Given problem
Update the lines below by changing every "reading order" to "raster order", keeping all the rest unchanged.

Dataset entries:
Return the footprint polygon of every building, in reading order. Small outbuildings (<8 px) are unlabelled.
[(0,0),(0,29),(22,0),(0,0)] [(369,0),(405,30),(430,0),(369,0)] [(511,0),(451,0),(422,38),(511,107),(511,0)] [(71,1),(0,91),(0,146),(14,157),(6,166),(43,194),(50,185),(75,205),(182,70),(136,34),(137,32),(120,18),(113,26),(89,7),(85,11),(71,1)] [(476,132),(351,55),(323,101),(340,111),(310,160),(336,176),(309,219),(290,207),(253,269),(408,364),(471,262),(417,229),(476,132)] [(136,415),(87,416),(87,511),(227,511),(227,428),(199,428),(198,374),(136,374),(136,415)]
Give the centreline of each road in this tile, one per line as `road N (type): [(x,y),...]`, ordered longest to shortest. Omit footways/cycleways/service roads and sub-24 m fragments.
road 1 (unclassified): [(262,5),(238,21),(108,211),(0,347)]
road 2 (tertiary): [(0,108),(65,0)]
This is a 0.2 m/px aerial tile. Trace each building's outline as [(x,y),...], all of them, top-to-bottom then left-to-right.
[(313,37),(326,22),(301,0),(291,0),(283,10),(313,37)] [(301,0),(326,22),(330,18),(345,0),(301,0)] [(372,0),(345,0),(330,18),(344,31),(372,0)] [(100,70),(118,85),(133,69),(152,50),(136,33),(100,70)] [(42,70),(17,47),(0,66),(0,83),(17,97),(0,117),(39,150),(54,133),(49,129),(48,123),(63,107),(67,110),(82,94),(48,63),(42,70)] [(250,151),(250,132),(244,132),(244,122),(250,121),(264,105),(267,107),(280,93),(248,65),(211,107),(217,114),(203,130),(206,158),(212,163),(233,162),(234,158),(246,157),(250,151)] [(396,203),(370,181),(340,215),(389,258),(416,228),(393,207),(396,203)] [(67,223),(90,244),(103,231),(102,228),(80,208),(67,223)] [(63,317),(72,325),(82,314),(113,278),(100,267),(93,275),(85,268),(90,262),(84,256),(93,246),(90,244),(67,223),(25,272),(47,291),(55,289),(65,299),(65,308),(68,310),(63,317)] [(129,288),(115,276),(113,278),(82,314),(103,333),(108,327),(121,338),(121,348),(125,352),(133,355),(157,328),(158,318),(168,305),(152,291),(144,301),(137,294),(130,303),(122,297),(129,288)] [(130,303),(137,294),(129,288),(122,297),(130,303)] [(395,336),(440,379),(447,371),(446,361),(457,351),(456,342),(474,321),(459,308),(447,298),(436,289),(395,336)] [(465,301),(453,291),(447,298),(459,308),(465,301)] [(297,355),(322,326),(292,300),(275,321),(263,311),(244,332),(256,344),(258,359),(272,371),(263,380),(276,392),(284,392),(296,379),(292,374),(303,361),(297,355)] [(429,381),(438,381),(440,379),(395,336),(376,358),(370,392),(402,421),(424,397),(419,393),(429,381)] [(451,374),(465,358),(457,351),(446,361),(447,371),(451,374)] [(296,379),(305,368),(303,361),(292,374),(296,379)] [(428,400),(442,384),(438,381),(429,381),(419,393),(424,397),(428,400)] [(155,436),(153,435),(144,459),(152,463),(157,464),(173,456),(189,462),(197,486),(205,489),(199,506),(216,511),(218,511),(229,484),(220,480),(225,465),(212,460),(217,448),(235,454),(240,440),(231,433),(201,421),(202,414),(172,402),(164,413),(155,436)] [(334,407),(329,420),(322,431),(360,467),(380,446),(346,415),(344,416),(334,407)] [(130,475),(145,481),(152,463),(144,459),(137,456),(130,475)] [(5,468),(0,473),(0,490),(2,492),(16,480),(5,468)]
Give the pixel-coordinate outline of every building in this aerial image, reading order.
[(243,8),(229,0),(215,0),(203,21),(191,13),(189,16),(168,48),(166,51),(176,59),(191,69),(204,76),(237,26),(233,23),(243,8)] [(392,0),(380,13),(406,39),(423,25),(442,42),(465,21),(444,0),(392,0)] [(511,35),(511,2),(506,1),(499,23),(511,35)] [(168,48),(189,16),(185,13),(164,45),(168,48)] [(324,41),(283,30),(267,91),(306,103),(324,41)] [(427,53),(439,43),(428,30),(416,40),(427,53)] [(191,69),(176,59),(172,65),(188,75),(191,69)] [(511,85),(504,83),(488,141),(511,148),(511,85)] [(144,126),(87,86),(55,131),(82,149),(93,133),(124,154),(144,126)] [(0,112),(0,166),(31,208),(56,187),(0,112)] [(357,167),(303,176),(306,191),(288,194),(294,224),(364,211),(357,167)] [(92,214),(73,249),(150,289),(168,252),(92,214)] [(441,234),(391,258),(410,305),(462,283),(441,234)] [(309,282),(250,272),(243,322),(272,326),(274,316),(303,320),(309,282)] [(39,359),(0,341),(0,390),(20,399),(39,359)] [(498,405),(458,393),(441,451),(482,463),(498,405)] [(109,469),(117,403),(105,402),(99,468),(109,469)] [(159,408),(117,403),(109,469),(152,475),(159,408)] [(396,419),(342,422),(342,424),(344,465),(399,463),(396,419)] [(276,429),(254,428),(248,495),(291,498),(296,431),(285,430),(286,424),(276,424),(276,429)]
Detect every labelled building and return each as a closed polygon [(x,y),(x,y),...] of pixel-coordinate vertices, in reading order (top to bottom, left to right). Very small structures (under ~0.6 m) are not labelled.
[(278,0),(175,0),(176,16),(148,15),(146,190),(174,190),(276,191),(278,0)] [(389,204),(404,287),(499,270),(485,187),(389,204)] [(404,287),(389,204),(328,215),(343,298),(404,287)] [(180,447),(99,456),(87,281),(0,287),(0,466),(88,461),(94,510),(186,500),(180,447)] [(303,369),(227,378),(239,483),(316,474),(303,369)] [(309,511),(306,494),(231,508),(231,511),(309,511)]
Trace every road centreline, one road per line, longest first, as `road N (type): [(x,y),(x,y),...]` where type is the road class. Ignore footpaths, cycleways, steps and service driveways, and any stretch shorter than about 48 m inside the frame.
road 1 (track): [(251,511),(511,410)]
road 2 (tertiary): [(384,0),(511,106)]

Response to this exercise
Return the footprint polygon of every building, in raster order. Small outbuildings (<8 px) are unlabelled.
[(0,0),(0,29),(22,0),(0,0)] [(369,0),(405,30),(430,0),(369,0)] [(511,0),(451,0),(422,38),(511,107),(511,0)] [(71,1),(0,91),(0,146),(14,157),(6,166),(43,194),(50,185),(75,205),(182,70),(136,34),(137,32),(120,18),(113,26),(89,7),(85,11),(71,1)] [(476,132),(351,55),(323,101),(340,111),(310,160),(336,176),(309,219),(290,207),(253,269),(408,364),(471,262),(417,229),(476,132)] [(136,415),(87,416),(87,511),(227,511),(227,428),(199,428),(198,374),(136,374),(136,415)]
Give the centreline of each road in this tile, one per line as `road N (type): [(x,y),...]`, ordered longest to shortest. Omit footways/cycleways/service roads and sub-24 m fragments.
road 1 (unclassified): [(262,5),(238,21),(108,211),(0,347)]
road 2 (tertiary): [(0,108),(65,0)]
This is a 0.2 m/px aerial tile. Trace each building's outline as [(x,y),...], all of them, top-to-bottom then left-to-right.
[(313,37),(326,22),(301,0),(291,0),(283,10),(313,37)] [(301,0),(326,22),(330,18),(345,0),(301,0)] [(372,0),(345,0),(330,18),(344,31),(372,0)] [(100,70),(118,85),(133,69),(152,50),(136,33),(100,70)] [(42,70),(17,47),(0,66),(0,83),(17,97),(0,117),(39,150),(54,133),(49,129),(48,123),(63,107),(67,110),(82,94),(48,63),(42,70)] [(250,151),(250,132),(244,132),(244,122),(250,121),(264,105),(267,107),(280,93),(248,65),(211,107),(217,114),(203,130),(206,158),(212,163),(233,162),(234,158),(246,157),(250,151)] [(396,203),(370,181),(340,215),(389,258),(416,228),(393,207),(396,203)] [(67,223),(90,244),(103,231),(102,228),(80,208),(67,223)] [(63,317),(72,325),(82,314),(113,278),(100,267),(93,275),(85,268),(90,262),(84,256),(93,246),(90,244),(67,223),(25,272),(47,291),(55,289),(65,299),(65,308),(68,310),(63,317)] [(129,288),(115,276),(113,278),(82,314),(103,333),(108,327),(121,338),(121,348),(125,352),(133,355),(157,328),(158,318),(168,305),(152,291),(144,301),(137,294),(130,303),(122,297),(129,288)] [(130,303),(137,294),(129,288),(122,297),(130,303)] [(395,336),(440,379),(447,371),(446,361),(457,351),(456,342),(474,321),(459,308),(447,298),(436,289),(395,336)] [(465,301),(453,291),(447,298),(459,308),(465,301)] [(297,355),(322,326),(292,300),(275,321),(263,311),(244,332),(256,344),(258,359),(272,371),(263,380),(276,392),(284,392),(296,379),(292,374),(303,361),(297,355)] [(429,381),(438,381),(440,379),(395,336),(376,358),(370,392),(402,421),(424,397),(419,393),(429,381)] [(451,374),(465,358),(457,351),(446,361),(447,371),(451,374)] [(296,379),(305,368),(303,361),(292,374),(296,379)] [(428,400),(442,384),(438,381),(429,381),(419,393),(424,397),(428,400)] [(155,436),(153,435),(144,459),(152,463),(157,464),(173,456),(189,462),(197,486),(205,489),(199,506),(216,511),(218,511),(229,484),(220,480),(225,465),(212,460),(217,448),(235,454),(240,440),(231,433),(201,421),(202,414),(172,402),(164,413),(155,436)] [(334,407),(329,420),(322,431),(360,467),(380,446),(346,415),(344,416),(334,407)] [(130,475),(145,481),(152,463),(144,459),(137,456),(130,475)] [(5,468),(0,473),(0,490),(2,492),(16,480),(5,468)]
Give the pixel-coordinate outline of every building in this aerial image, raster order.
[(243,8),(229,0),(215,0),(203,21),(191,13),(189,16),(168,48),(166,51),(176,59),(191,69),(204,76),(237,26),(233,23),(243,8)] [(392,0),(380,13),(406,39),(423,25),(442,42),(465,21),(444,0),(392,0)] [(511,35),(511,2),(506,1),(499,23),(511,35)] [(168,48),(189,16),(185,13),(164,45),(168,48)] [(324,41),(283,30),(267,91),(306,103),(324,41)] [(427,53),(439,43),(428,30),(416,40),(427,53)] [(191,69),(176,59),(172,65),(188,75),(191,69)] [(511,85),(504,83),(488,141),(511,148),(511,85)] [(144,126),(87,86),(55,131),(82,149),(93,133),(124,154),(144,126)] [(0,112),(0,166),(31,208),(56,187),(0,112)] [(357,167),(303,176),(306,191),(288,194),(294,224),(364,211),(357,167)] [(92,214),(73,249),(150,289),(168,252),(92,214)] [(441,234),(391,258),(410,305),(462,283),(441,234)] [(309,282),(250,272),(243,322),(272,326),(274,316),(303,320),(309,282)] [(39,359),(0,341),(0,390),(20,399),(39,359)] [(498,405),(458,393),(441,451),(482,463),(498,405)] [(109,469),(117,403),(105,402),(99,468),(109,469)] [(159,408),(117,403),(109,469),(152,475),(159,408)] [(396,419),(342,422),(342,424),(344,465),(399,463),(396,419)] [(276,429),(254,428),(248,495),(291,498),(296,431),(285,430),(286,424),(276,424),(276,429)]
Detect every labelled building and return each as a closed polygon [(x,y),(x,y),...] of pixel-coordinate vertices, in raster order (top to bottom, left to right). Very small structures (under ~0.6 m) are not labelled.
[(278,0),(175,0),(176,16),(148,15),(146,190),(174,190),(276,191),(278,0)] [(389,204),(404,287),(499,270),(485,187),(389,204)] [(404,287),(389,204),(328,215),(343,298),(404,287)] [(180,447),(99,456),(87,281),(0,287),(0,466),(88,461),(94,510),(186,500),(180,447)] [(303,369),(227,378),(239,483),(316,474),(303,369)] [(309,511),(306,494),(231,508),(231,511),(309,511)]
Trace every road centreline, one road per line, longest first, as `road N (type): [(x,y),(x,y),...]` where type is the road class. Ignore footpaths, cycleways, steps and service driveways, and any stretch shorter than about 48 m inside the frame.
road 1 (track): [(251,511),(511,410)]
road 2 (tertiary): [(384,0),(511,106)]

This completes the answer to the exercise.